Recorded data
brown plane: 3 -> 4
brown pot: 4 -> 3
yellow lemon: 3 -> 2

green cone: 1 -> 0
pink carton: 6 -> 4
* * *
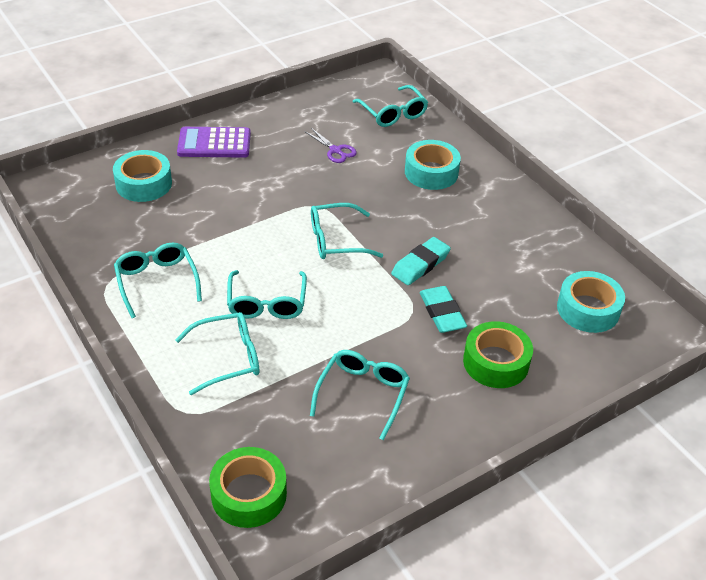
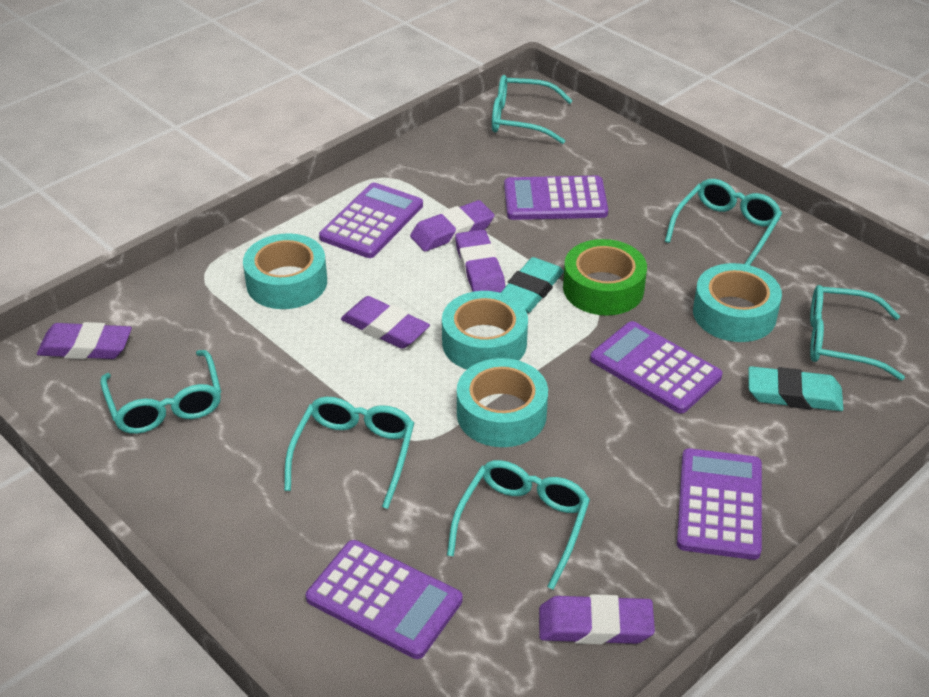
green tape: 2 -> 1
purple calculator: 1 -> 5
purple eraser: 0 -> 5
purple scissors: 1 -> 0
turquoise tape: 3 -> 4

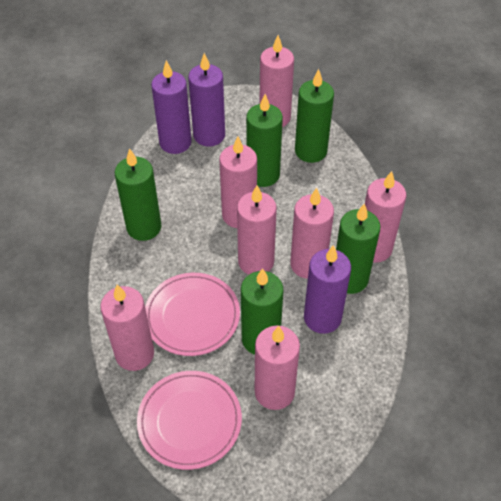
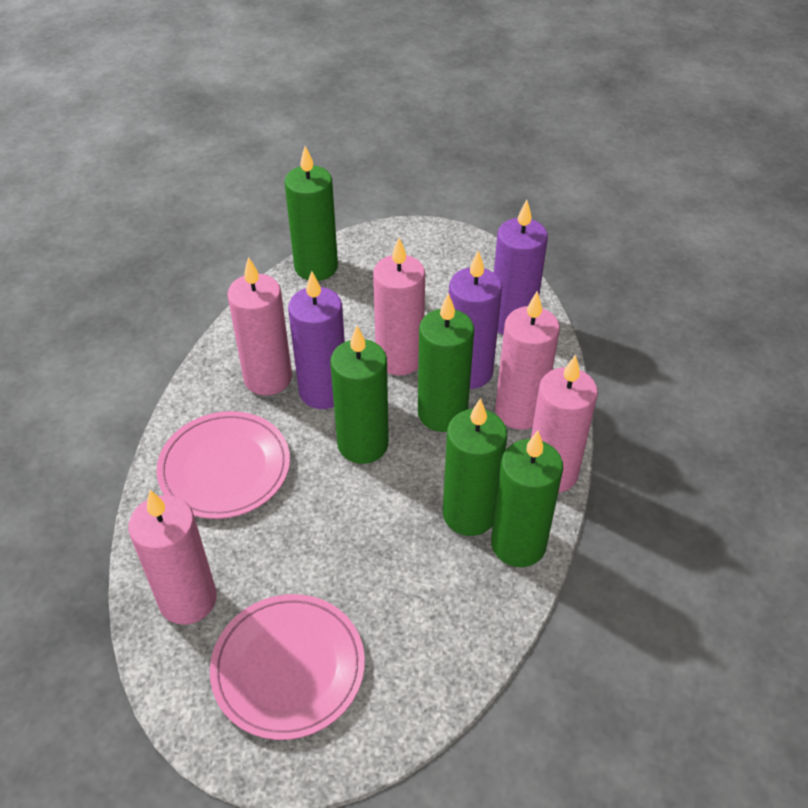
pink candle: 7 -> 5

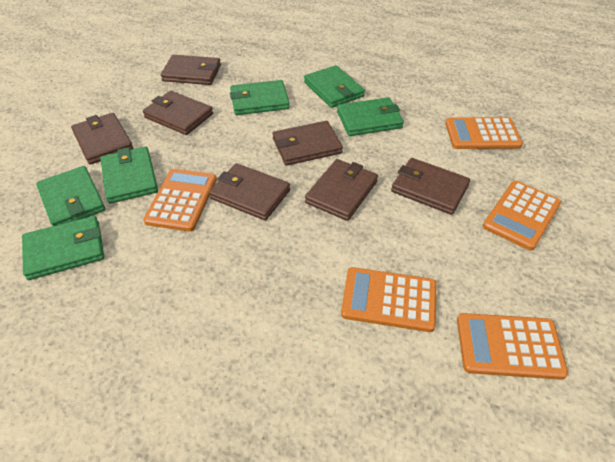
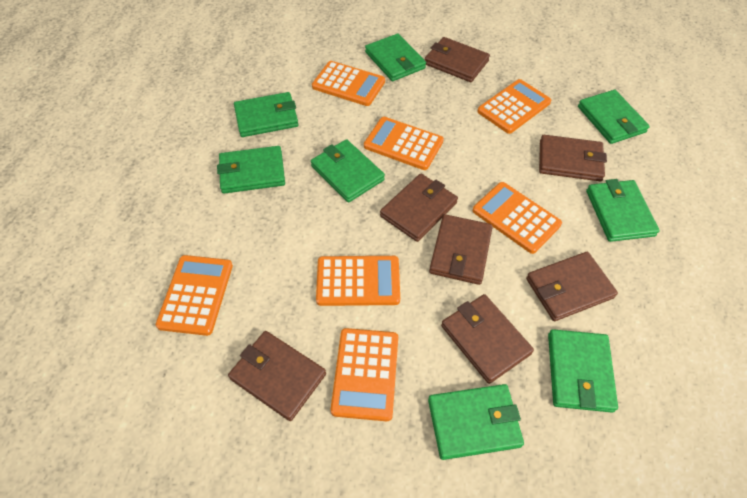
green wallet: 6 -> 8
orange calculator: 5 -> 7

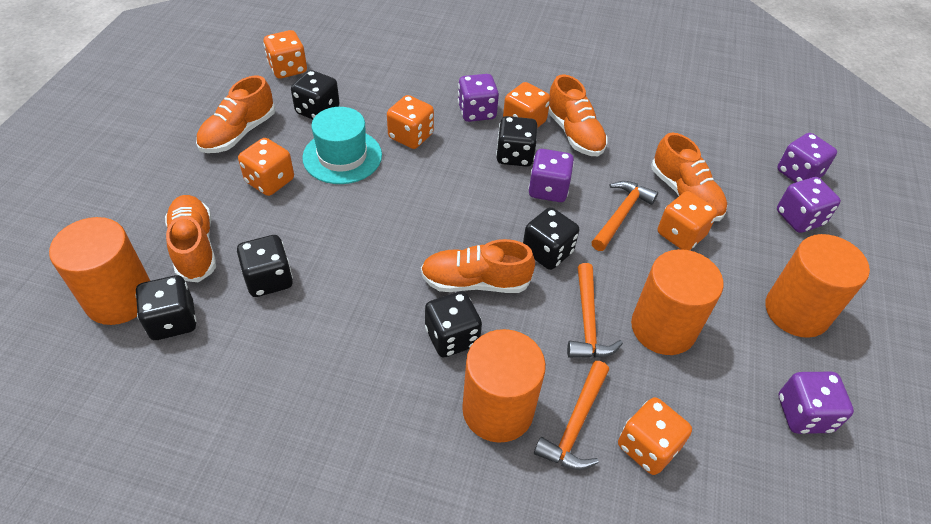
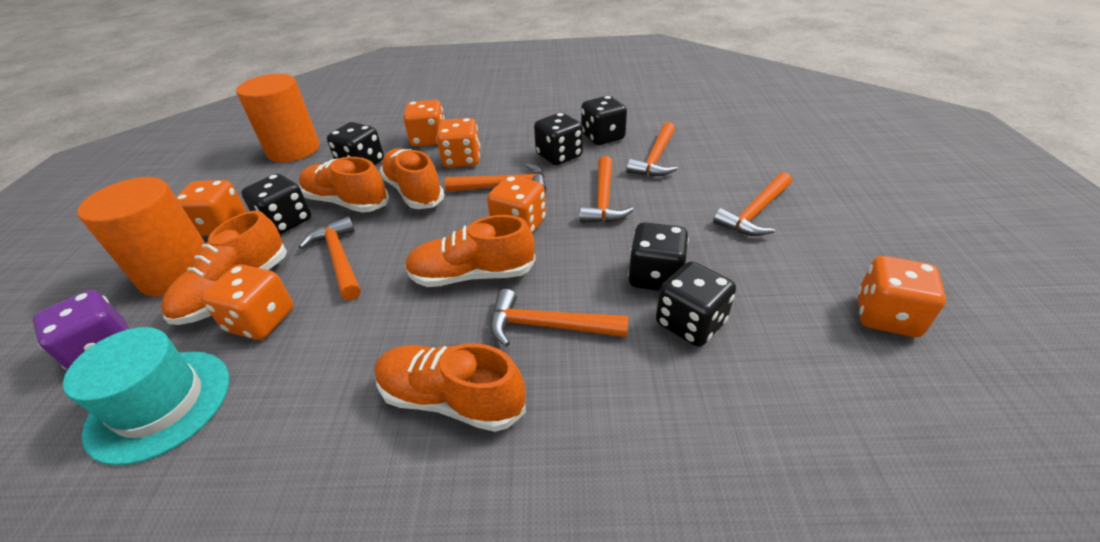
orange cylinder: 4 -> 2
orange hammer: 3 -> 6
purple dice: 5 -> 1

:: What is needed ::
Extract every line from the records above that contains the word "calculator".

:: Expected answer ::
purple calculator: 1 -> 5
orange calculator: 5 -> 7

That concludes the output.